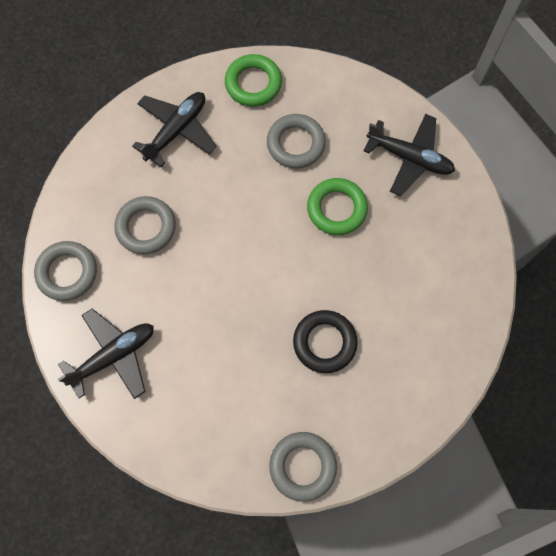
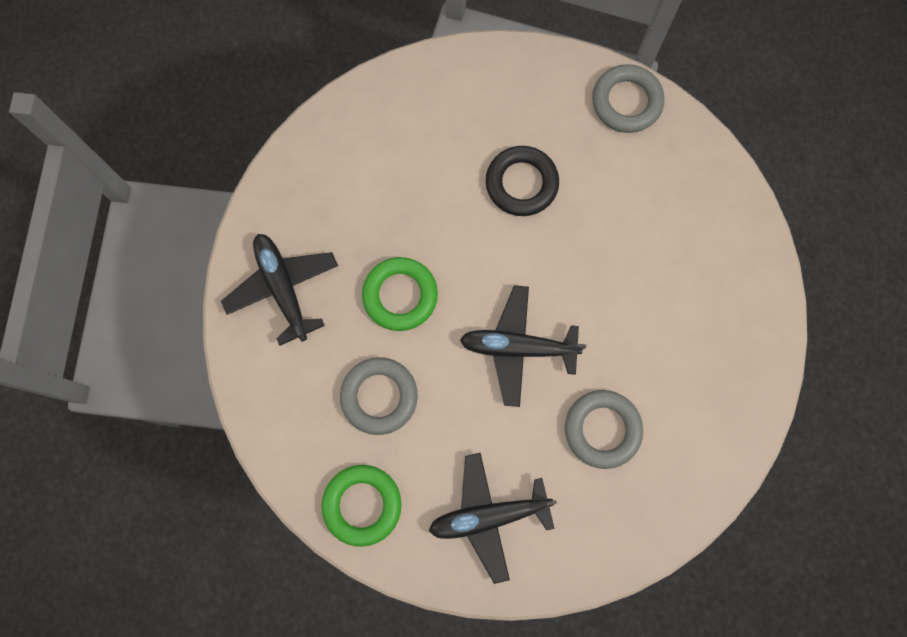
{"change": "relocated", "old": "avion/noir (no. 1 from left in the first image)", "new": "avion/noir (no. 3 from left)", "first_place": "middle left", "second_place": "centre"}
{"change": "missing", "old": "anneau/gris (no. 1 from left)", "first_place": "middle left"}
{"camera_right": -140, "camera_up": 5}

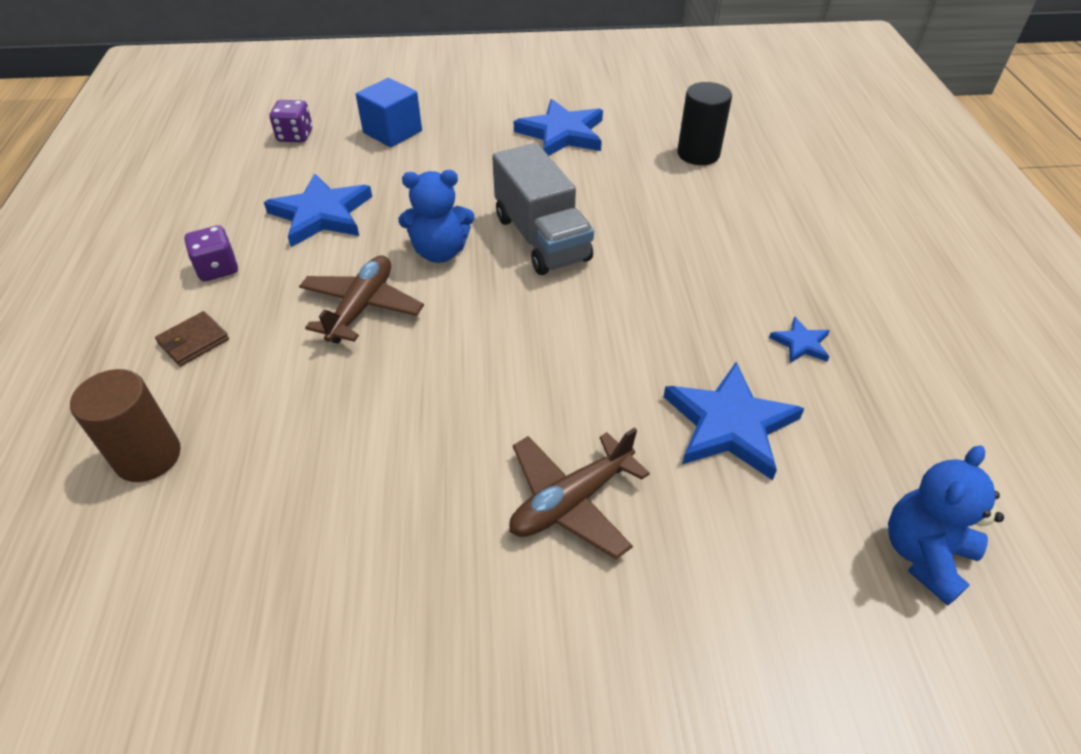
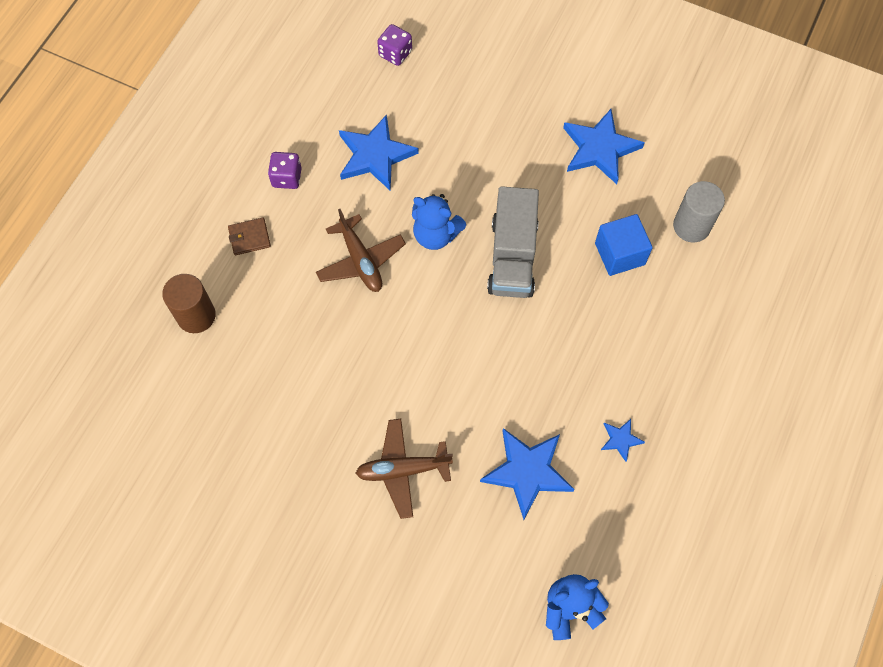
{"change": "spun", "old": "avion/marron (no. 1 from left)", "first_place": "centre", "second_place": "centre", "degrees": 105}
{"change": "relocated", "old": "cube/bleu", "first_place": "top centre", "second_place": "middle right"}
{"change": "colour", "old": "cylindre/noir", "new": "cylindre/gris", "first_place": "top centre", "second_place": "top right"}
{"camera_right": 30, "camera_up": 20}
####################
_Directions for this task_.
Repeat the data exactly. Pictures should not appear.

_Solution to the problem_.
{"change": "relocated", "old": "avion/noir (no. 1 from left in the first image)", "new": "avion/noir (no. 3 from left)", "first_place": "middle left", "second_place": "centre"}
{"change": "missing", "old": "anneau/gris (no. 1 from left)", "first_place": "middle left"}
{"camera_right": -140, "camera_up": 5}

{"change": "spun", "old": "avion/marron (no. 1 from left)", "first_place": "centre", "second_place": "centre", "degrees": 105}
{"change": "relocated", "old": "cube/bleu", "first_place": "top centre", "second_place": "middle right"}
{"change": "colour", "old": "cylindre/noir", "new": "cylindre/gris", "first_place": "top centre", "second_place": "top right"}
{"camera_right": 30, "camera_up": 20}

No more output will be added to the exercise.